Copy out each line of the entries where the word "none" is present.

━━ DATA ━━

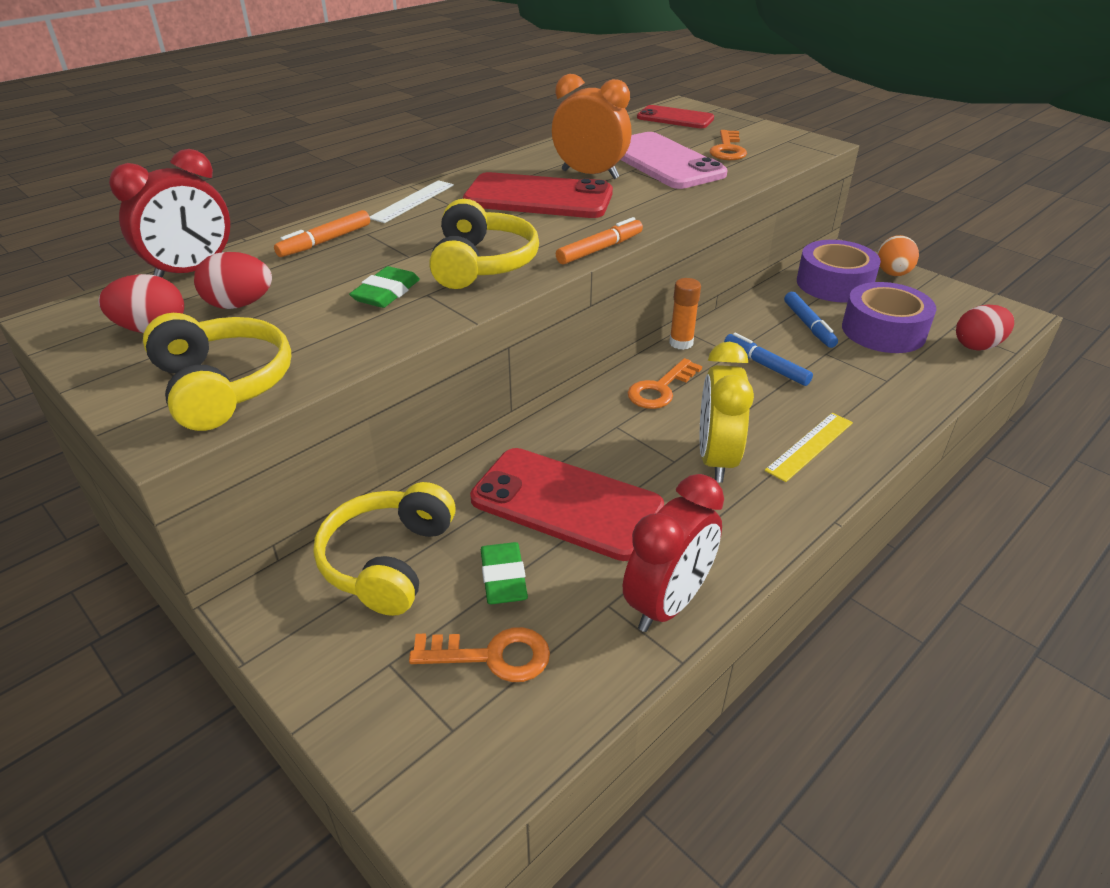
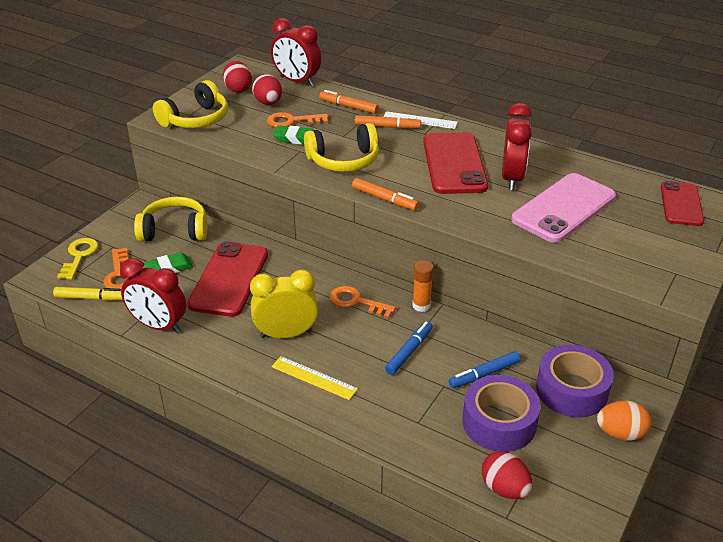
camera: 75 degrees right, 0 degrees up
(395, 729) = (79, 256): none -> yellow key
(411, 223) = (387, 127): none -> orange marker
(556, 708) = (91, 298): none -> yellow marker
(590, 174) = (512, 178): orange clock -> red clock
(727, 149) = (620, 239): orange key -> orange key (292, 121)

━━━

TASK SOLUTION ->
(395, 729) = (79, 256): none -> yellow key
(411, 223) = (387, 127): none -> orange marker
(556, 708) = (91, 298): none -> yellow marker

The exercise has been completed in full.